(Collected data entries)
---
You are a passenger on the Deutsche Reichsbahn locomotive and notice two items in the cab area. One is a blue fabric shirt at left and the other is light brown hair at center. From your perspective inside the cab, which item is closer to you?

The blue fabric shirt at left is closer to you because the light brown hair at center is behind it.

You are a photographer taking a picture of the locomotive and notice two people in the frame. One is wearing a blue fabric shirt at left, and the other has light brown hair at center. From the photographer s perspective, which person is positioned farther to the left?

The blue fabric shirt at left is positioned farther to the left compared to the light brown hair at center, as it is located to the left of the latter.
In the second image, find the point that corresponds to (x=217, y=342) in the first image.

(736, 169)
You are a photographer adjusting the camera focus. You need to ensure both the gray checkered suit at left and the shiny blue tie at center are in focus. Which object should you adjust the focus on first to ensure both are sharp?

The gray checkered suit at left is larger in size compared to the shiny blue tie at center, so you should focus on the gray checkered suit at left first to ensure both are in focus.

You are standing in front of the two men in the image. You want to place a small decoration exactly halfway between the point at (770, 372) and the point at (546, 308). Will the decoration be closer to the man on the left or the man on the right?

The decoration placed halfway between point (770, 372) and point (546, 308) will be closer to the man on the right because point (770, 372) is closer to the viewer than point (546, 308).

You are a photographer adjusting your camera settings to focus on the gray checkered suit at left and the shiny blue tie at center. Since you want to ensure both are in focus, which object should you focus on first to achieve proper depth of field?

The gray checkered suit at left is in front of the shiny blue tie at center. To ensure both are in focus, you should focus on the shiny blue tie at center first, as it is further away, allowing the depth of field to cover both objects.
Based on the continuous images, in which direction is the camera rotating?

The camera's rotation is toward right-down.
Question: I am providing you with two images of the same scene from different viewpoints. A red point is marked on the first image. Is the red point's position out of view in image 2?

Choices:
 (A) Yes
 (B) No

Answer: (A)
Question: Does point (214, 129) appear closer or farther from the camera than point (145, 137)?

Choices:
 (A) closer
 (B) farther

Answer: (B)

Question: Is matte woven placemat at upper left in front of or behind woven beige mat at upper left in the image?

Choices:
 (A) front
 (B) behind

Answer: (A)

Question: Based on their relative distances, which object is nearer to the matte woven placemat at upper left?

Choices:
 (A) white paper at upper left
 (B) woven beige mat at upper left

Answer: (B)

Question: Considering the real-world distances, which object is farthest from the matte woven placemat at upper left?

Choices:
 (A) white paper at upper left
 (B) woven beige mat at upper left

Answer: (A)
---
Your goal:
Please swap "photographer" for "camera operator" everywhere it occurs in the records above. Reproduce the lines with nothing else altered.

Solution:
You are a passenger on the Deutsche Reichsbahn locomotive and notice two items in the cab area. One is a blue fabric shirt at left and the other is light brown hair at center. From your perspective inside the cab, which item is closer to you?

The blue fabric shirt at left is closer to you because the light brown hair at center is behind it.

You are a camera operator taking a picture of the locomotive and notice two people in the frame. One is wearing a blue fabric shirt at left, and the other has light brown hair at center. From the camera operator s perspective, which person is positioned farther to the left?

The blue fabric shirt at left is positioned farther to the left compared to the light brown hair at center, as it is located to the left of the latter.
In the second image, find the point that corresponds to (x=217, y=342) in the first image.

(736, 169)
You are a camera operator adjusting the camera focus. You need to ensure both the gray checkered suit at left and the shiny blue tie at center are in focus. Which object should you adjust the focus on first to ensure both are sharp?

The gray checkered suit at left is larger in size compared to the shiny blue tie at center, so you should focus on the gray checkered suit at left first to ensure both are in focus.

You are standing in front of the two men in the image. You want to place a small decoration exactly halfway between the point at (770, 372) and the point at (546, 308). Will the decoration be closer to the man on the left or the man on the right?

The decoration placed halfway between point (770, 372) and point (546, 308) will be closer to the man on the right because point (770, 372) is closer to the viewer than point (546, 308).

You are a camera operator adjusting your camera settings to focus on the gray checkered suit at left and the shiny blue tie at center. Since you want to ensure both are in focus, which object should you focus on first to achieve proper depth of field?

The gray checkered suit at left is in front of the shiny blue tie at center. To ensure both are in focus, you should focus on the shiny blue tie at center first, as it is further away, allowing the depth of field to cover both objects.
Based on the continuous images, in which direction is the camera rotating?

The camera's rotation is toward right-down.
Question: I am providing you with two images of the same scene from different viewpoints. A red point is marked on the first image. Is the red point's position out of view in image 2?

Choices:
 (A) Yes
 (B) No

Answer: (A)
Question: Does point (214, 129) appear closer or farther from the camera than point (145, 137)?

Choices:
 (A) closer
 (B) farther

Answer: (B)

Question: Is matte woven placemat at upper left in front of or behind woven beige mat at upper left in the image?

Choices:
 (A) front
 (B) behind

Answer: (A)

Question: Based on their relative distances, which object is nearer to the matte woven placemat at upper left?

Choices:
 (A) white paper at upper left
 (B) woven beige mat at upper left

Answer: (B)

Question: Considering the real-world distances, which object is farthest from the matte woven placemat at upper left?

Choices:
 (A) white paper at upper left
 (B) woven beige mat at upper left

Answer: (A)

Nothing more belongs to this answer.